> **Given information**
---------------

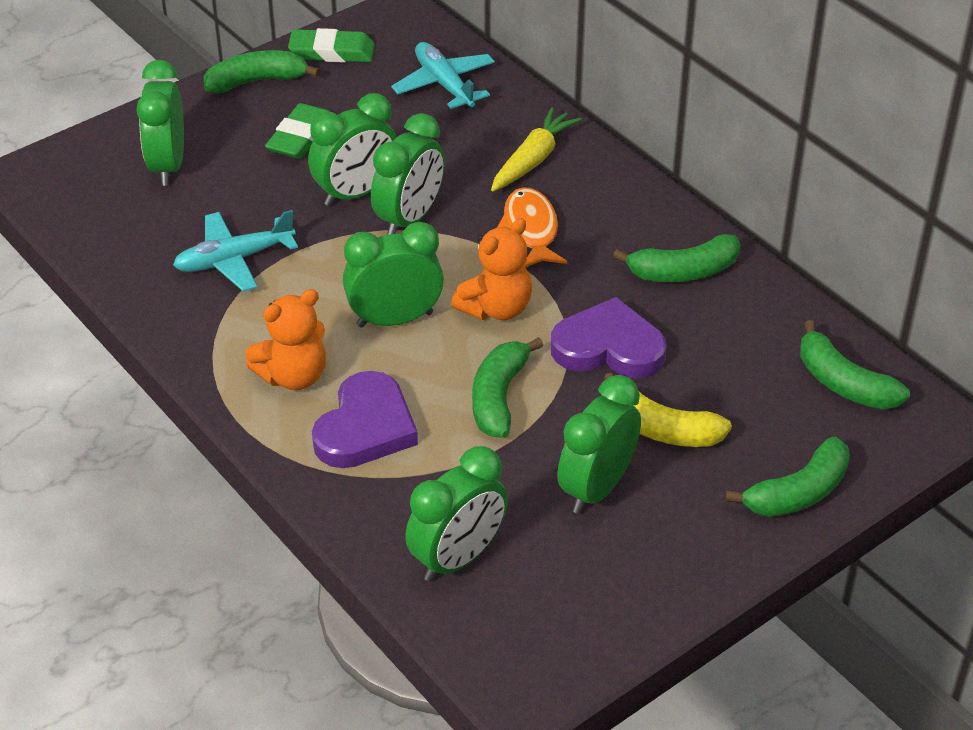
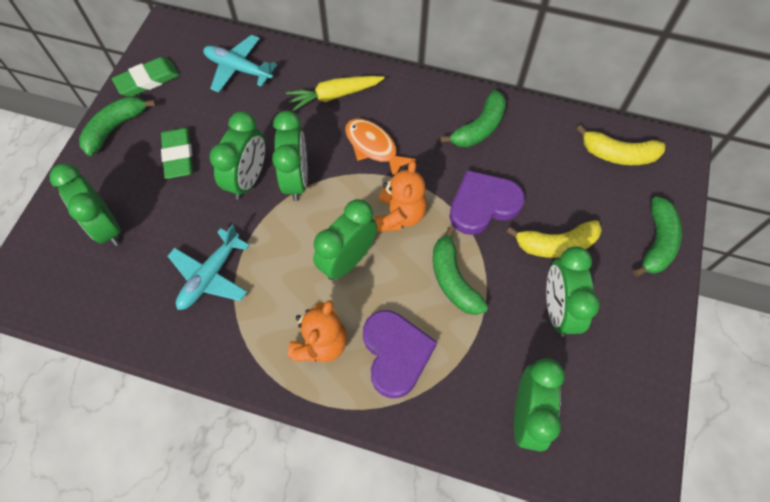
camera: 35 degrees left, 20 degrees up
(533, 159) = (334, 95): yellow carrot -> yellow carrot turned 105 degrees counterclockwise
(843, 383) = (618, 154): green banana -> yellow banana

---------------

> **Task directions**
From the line containing "(533, 159) = (334, 95): yellow" to the last line of the data above, copy each line exactly and add nothing.

> **Exercise output**
(533, 159) = (334, 95): yellow carrot -> yellow carrot turned 105 degrees counterclockwise
(843, 383) = (618, 154): green banana -> yellow banana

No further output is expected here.